[Start of section]

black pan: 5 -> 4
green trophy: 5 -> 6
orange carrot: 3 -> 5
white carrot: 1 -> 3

[End of section]
[Start of section]

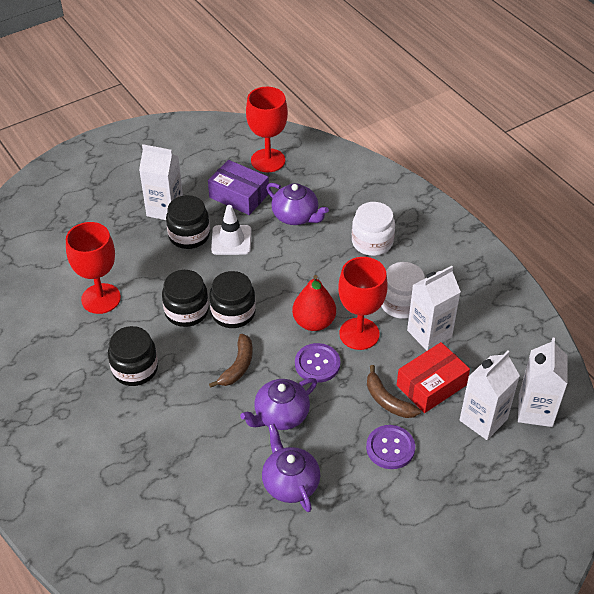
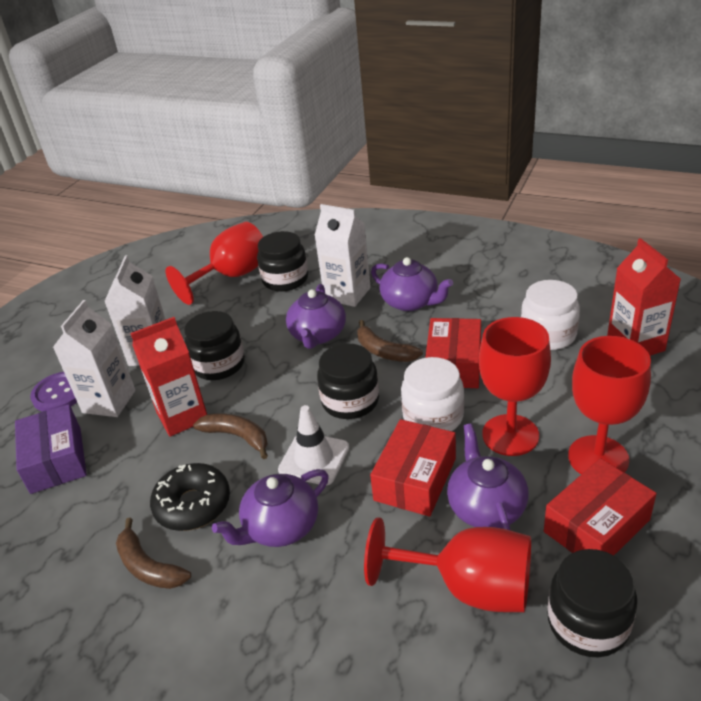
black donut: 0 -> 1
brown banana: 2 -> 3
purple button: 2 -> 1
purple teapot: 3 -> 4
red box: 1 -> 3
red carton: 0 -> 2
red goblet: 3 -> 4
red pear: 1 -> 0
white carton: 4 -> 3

[End of section]
[Start of section]

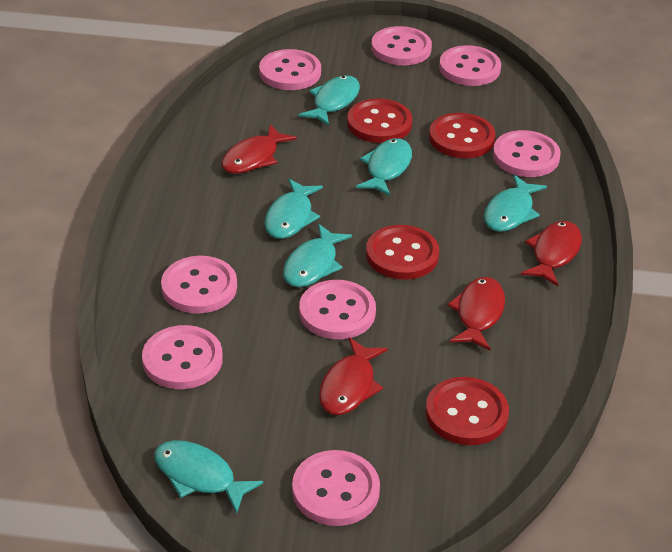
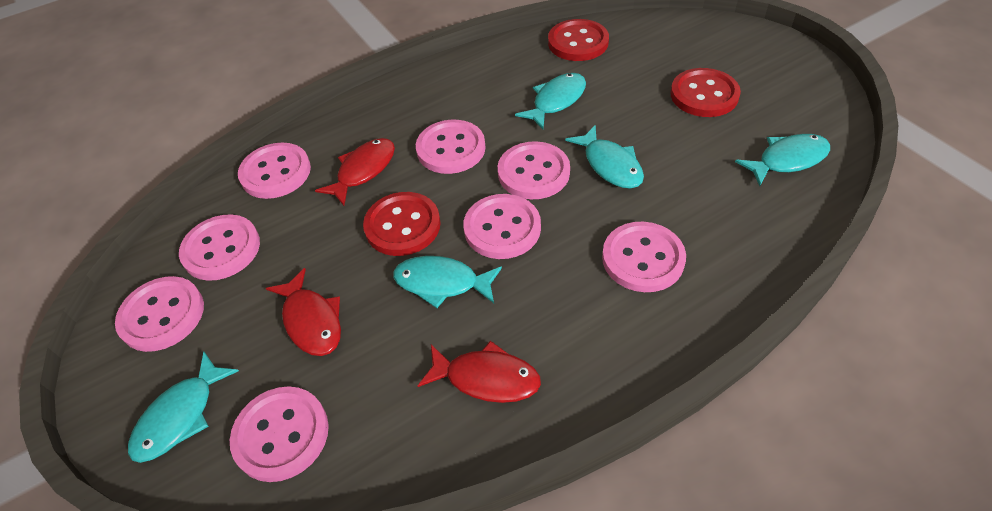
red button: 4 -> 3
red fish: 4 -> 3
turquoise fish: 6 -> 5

[End of section]

▶ Request
Within the material above, extract exactly the lines that start at the line containing "black pan: 5 -> 4" and stop after the line containing "white carrot: 1 -> 3", and only those.

▶ Result
black pan: 5 -> 4
green trophy: 5 -> 6
orange carrot: 3 -> 5
white carrot: 1 -> 3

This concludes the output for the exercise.